:: TASK TO CARRY OUT ::
Using the listing below, set down each line from the line containing "camera: 80 degrees right, 10 degrees down" through the line containing "(543, 348) = (297, 521): pink tree -> none", both ends included, exactly and with nothing added.

:: PROVIDED ENTRIES ::
-- Opening Marker --
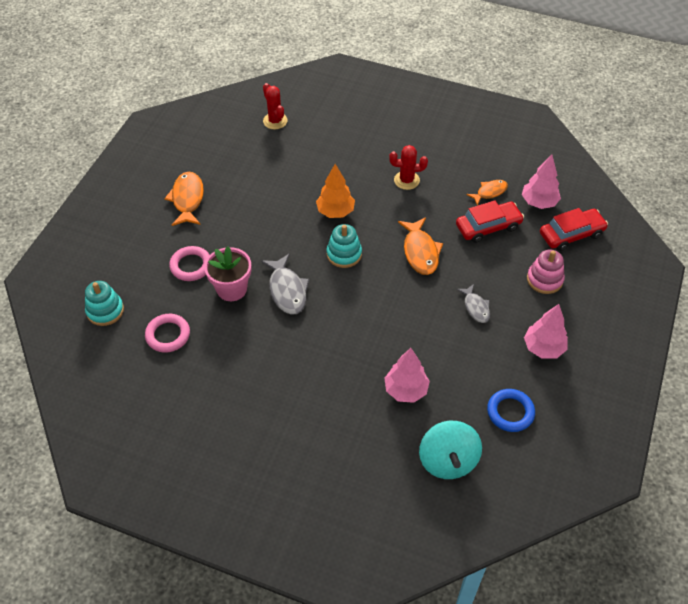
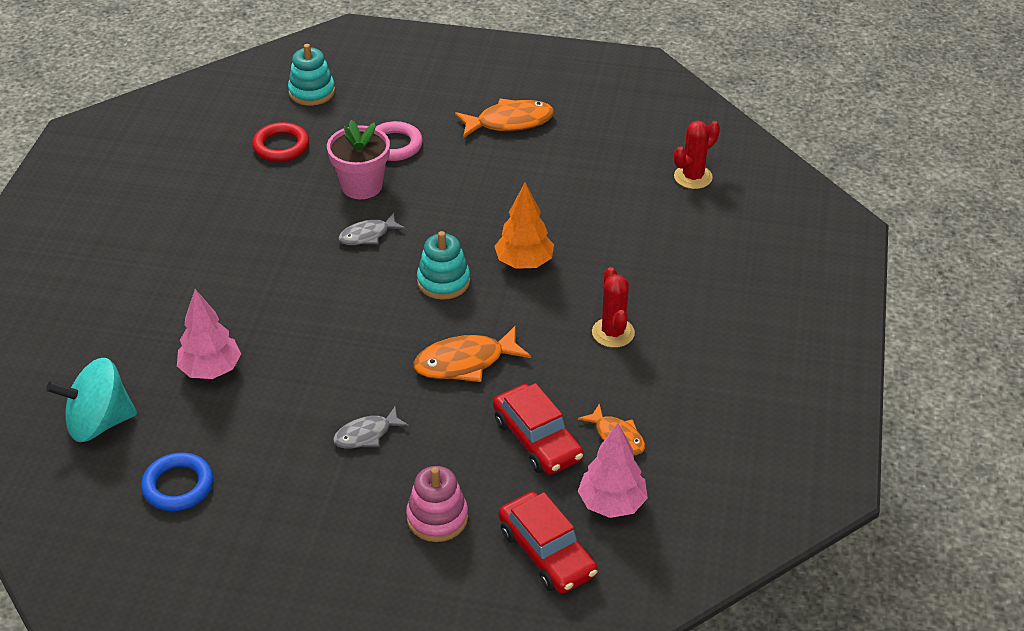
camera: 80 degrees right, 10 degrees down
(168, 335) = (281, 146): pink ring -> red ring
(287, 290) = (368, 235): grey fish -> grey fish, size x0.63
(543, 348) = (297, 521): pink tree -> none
-- Closing Marker --
-- Opening Marker --
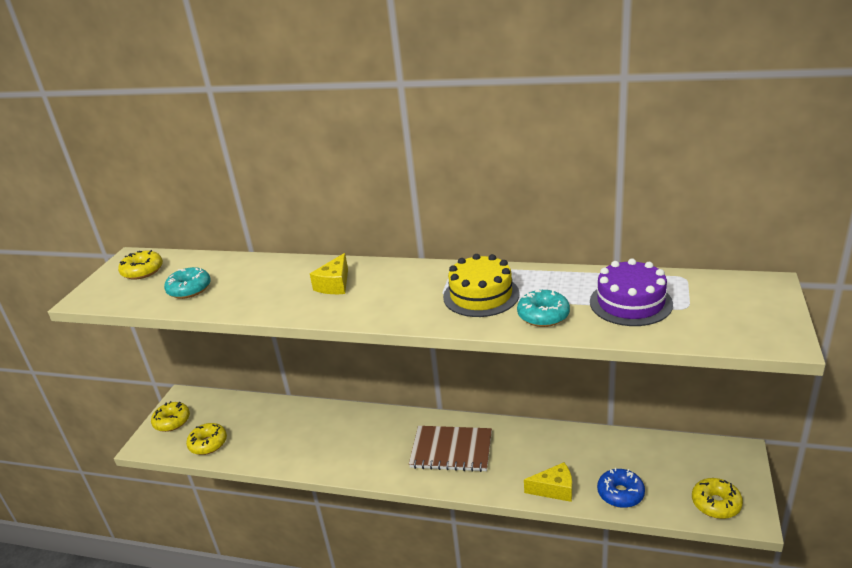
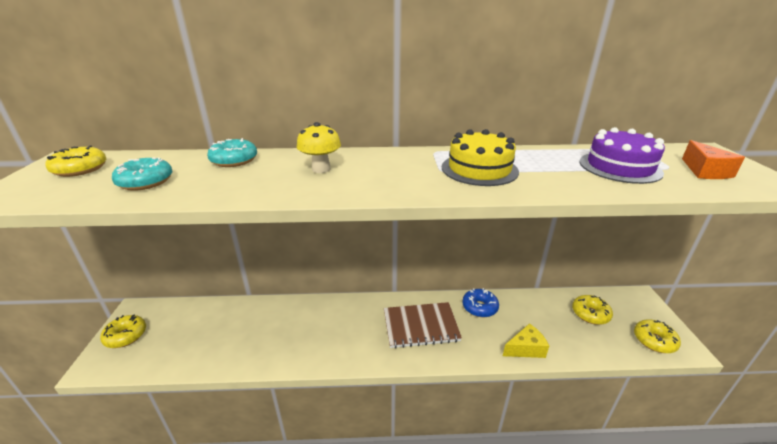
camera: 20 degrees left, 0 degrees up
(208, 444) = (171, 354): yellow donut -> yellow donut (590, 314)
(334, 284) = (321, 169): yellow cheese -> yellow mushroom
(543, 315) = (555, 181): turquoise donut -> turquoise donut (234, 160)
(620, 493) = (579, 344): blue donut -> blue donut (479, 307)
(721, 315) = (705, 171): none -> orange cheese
-- Closing Marker --
-- Opening Marker --
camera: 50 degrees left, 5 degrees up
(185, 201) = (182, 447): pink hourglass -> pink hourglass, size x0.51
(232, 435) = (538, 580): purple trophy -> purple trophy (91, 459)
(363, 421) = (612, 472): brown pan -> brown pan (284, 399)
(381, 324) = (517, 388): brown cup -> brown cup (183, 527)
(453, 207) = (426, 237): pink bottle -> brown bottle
-- Closing Marker --
:: OUTPUT OF THE TASK ::
camera: 80 degrees right, 10 degrees down
(168, 335) = (281, 146): pink ring -> red ring
(287, 290) = (368, 235): grey fish -> grey fish, size x0.63
(543, 348) = (297, 521): pink tree -> none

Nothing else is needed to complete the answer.